WORK INSTRUCTIONS =>
From the line that contains "type=exchanged; before=purple mouse;" through the closing line of the entries, write out each line exactly; pictures stay out.

════

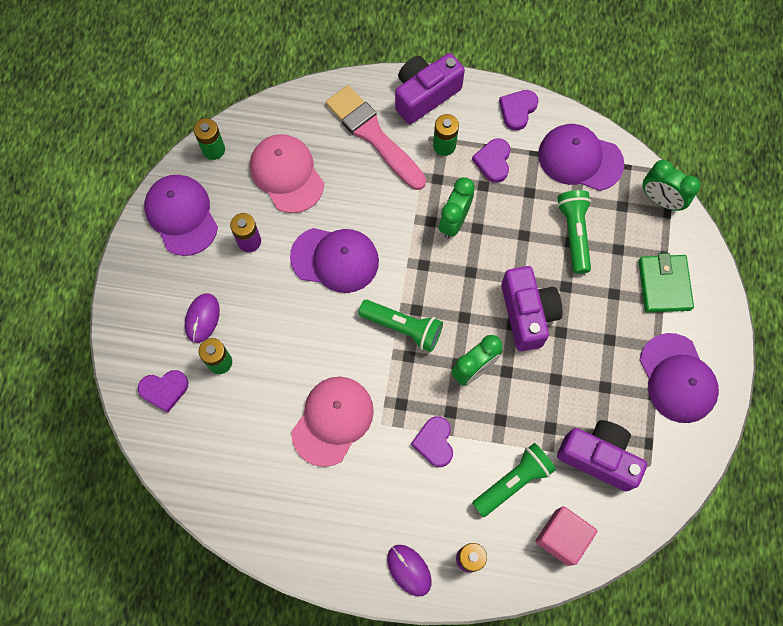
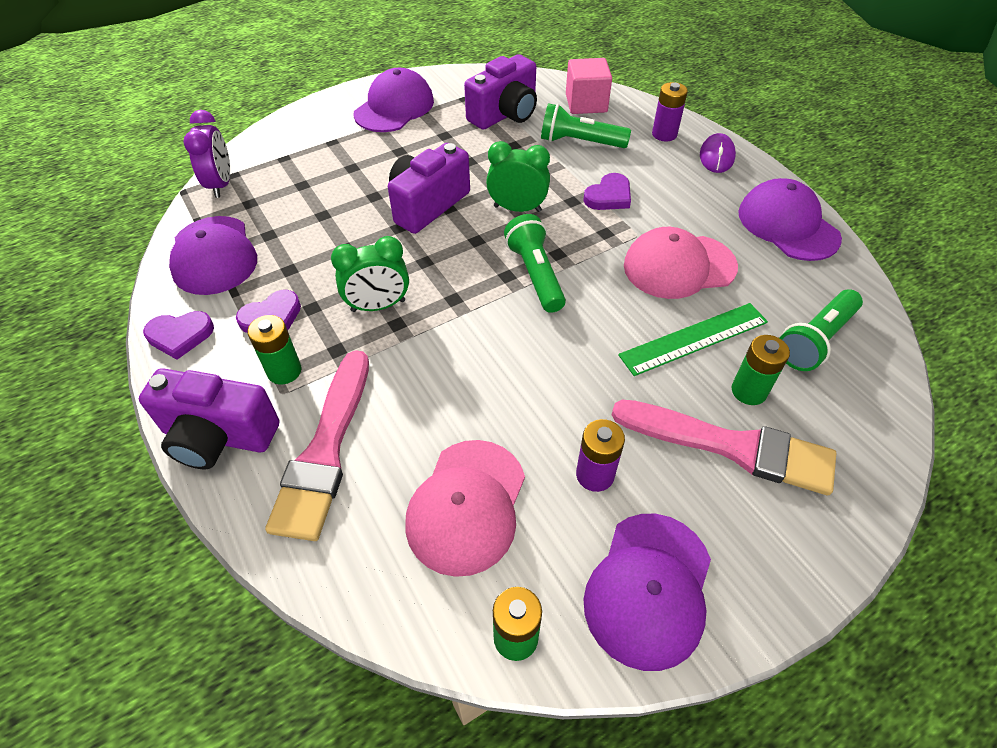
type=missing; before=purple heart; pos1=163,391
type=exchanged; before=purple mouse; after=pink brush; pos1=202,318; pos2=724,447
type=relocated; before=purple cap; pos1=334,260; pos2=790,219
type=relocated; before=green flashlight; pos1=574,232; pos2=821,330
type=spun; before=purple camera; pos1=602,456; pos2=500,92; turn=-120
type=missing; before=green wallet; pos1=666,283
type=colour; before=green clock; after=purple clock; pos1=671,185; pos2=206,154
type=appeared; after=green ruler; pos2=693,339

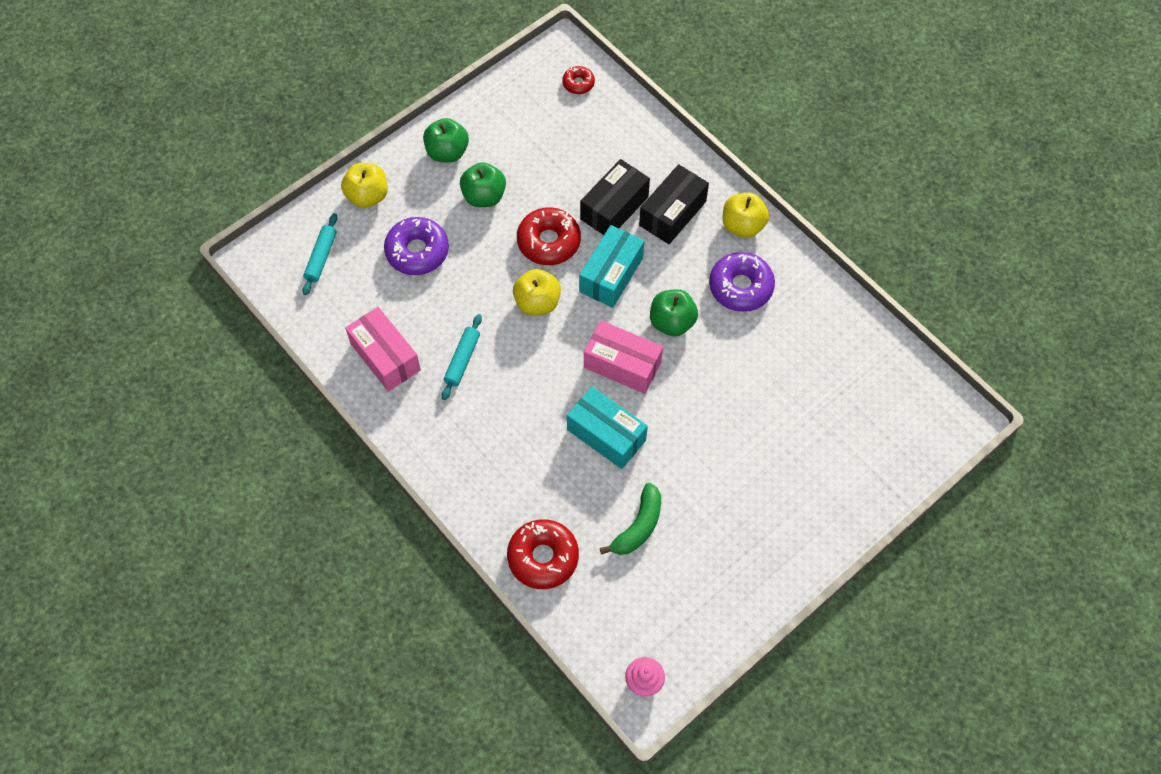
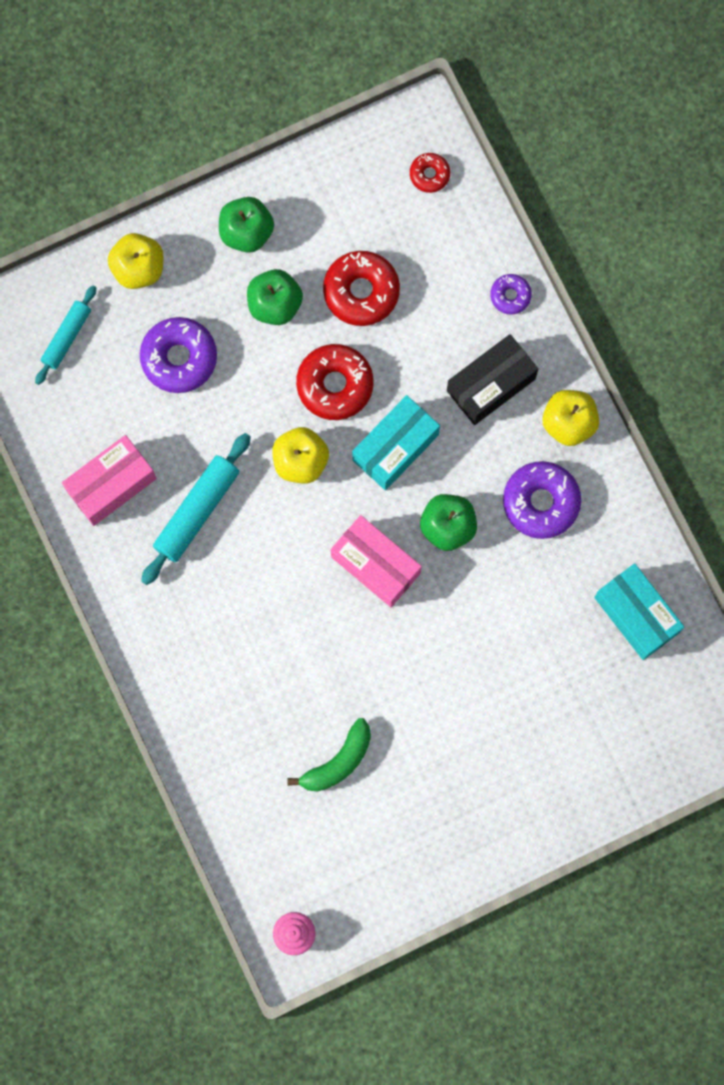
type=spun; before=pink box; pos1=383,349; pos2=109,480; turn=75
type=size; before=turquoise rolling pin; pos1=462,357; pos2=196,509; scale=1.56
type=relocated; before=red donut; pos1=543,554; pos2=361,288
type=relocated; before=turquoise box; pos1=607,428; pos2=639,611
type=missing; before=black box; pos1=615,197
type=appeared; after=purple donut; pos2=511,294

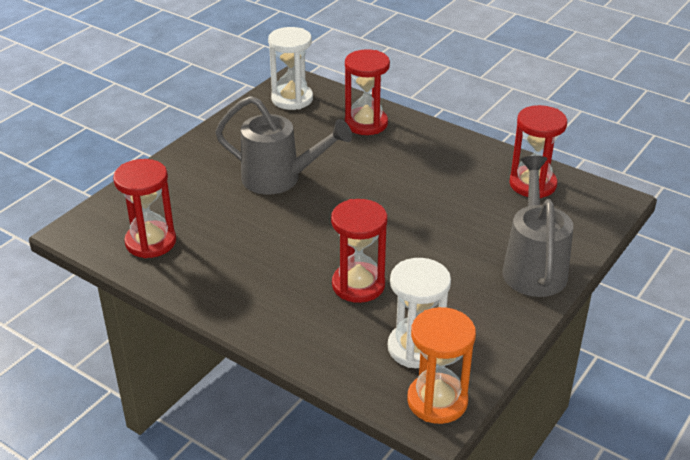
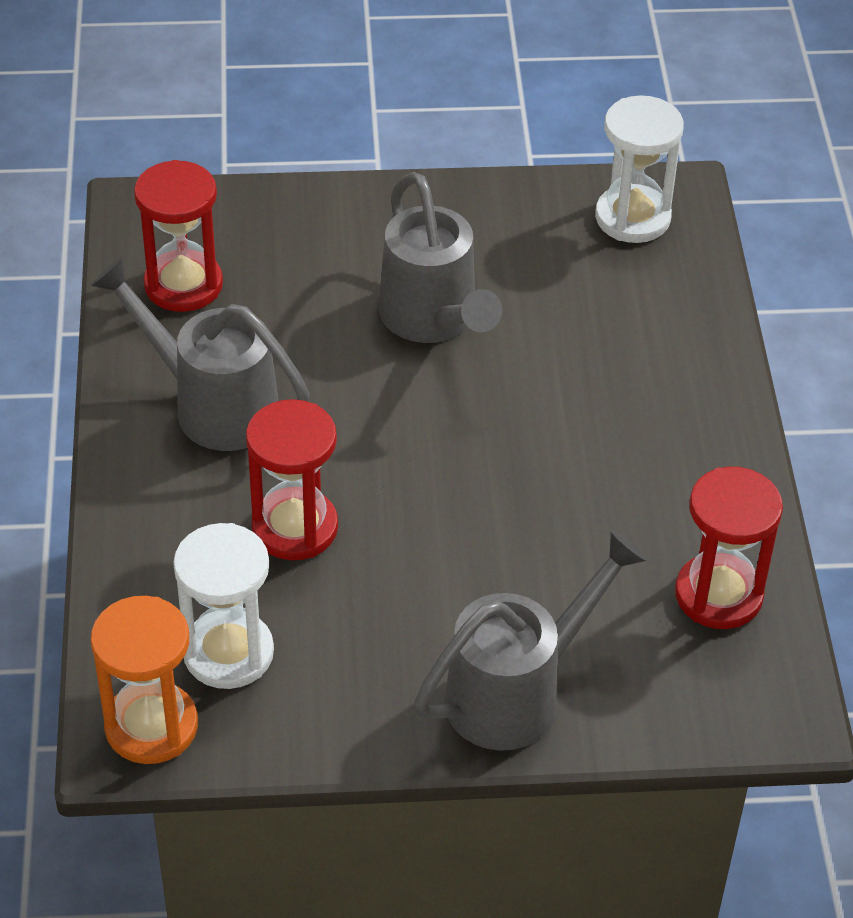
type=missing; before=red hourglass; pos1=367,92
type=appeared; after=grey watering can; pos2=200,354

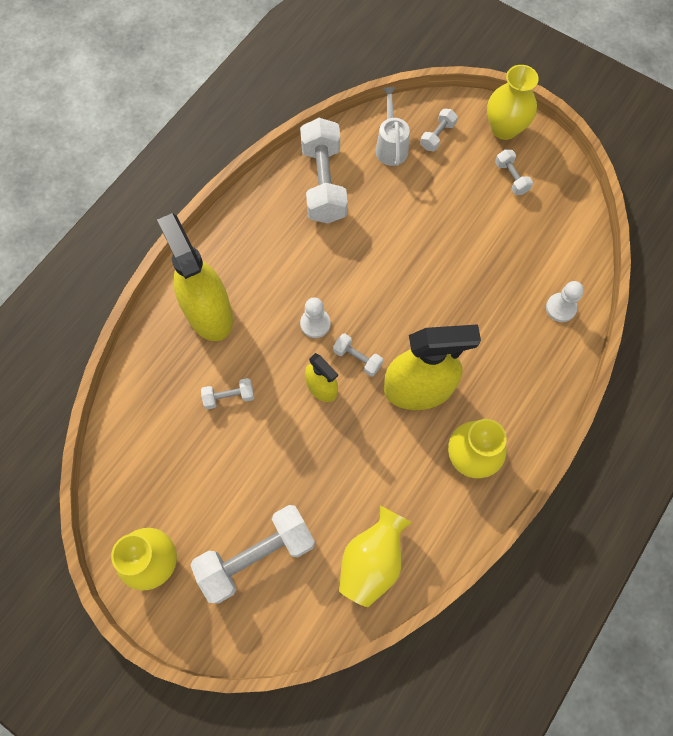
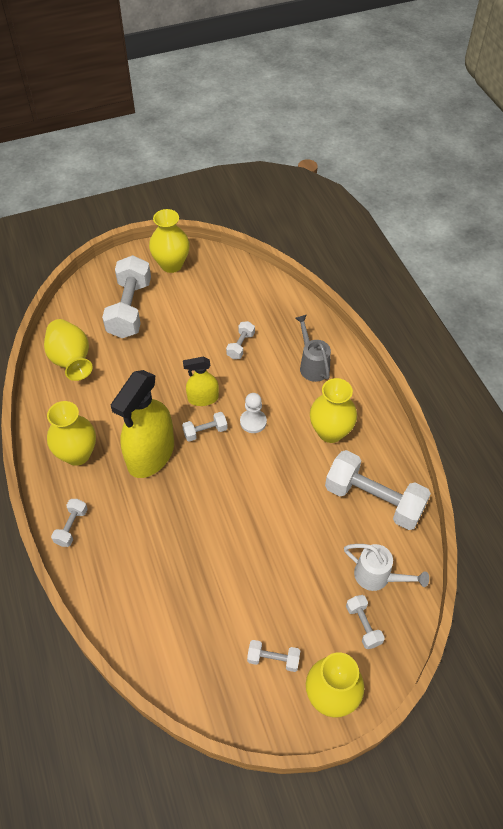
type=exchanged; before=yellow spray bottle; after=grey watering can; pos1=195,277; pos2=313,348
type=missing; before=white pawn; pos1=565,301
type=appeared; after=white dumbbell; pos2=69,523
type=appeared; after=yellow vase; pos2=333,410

════

RESPONSE TO THIS EXERCISE =>
type=exchanged; before=purple mouse; after=pink brush; pos1=202,318; pos2=724,447
type=relocated; before=purple cap; pos1=334,260; pos2=790,219
type=relocated; before=green flashlight; pos1=574,232; pos2=821,330
type=spun; before=purple camera; pos1=602,456; pos2=500,92; turn=-120
type=missing; before=green wallet; pos1=666,283
type=colour; before=green clock; after=purple clock; pos1=671,185; pos2=206,154
type=appeared; after=green ruler; pos2=693,339

type=spun; before=pink box; pos1=383,349; pos2=109,480; turn=75
type=size; before=turquoise rolling pin; pos1=462,357; pos2=196,509; scale=1.56
type=relocated; before=red donut; pos1=543,554; pos2=361,288
type=relocated; before=turquoise box; pos1=607,428; pos2=639,611
type=missing; before=black box; pos1=615,197
type=appeared; after=purple donut; pos2=511,294

type=missing; before=red hourglass; pos1=367,92
type=appeared; after=grey watering can; pos2=200,354

type=exchanged; before=yellow spray bottle; after=grey watering can; pos1=195,277; pos2=313,348
type=missing; before=white pawn; pos1=565,301
type=appeared; after=white dumbbell; pos2=69,523
type=appeared; after=yellow vase; pos2=333,410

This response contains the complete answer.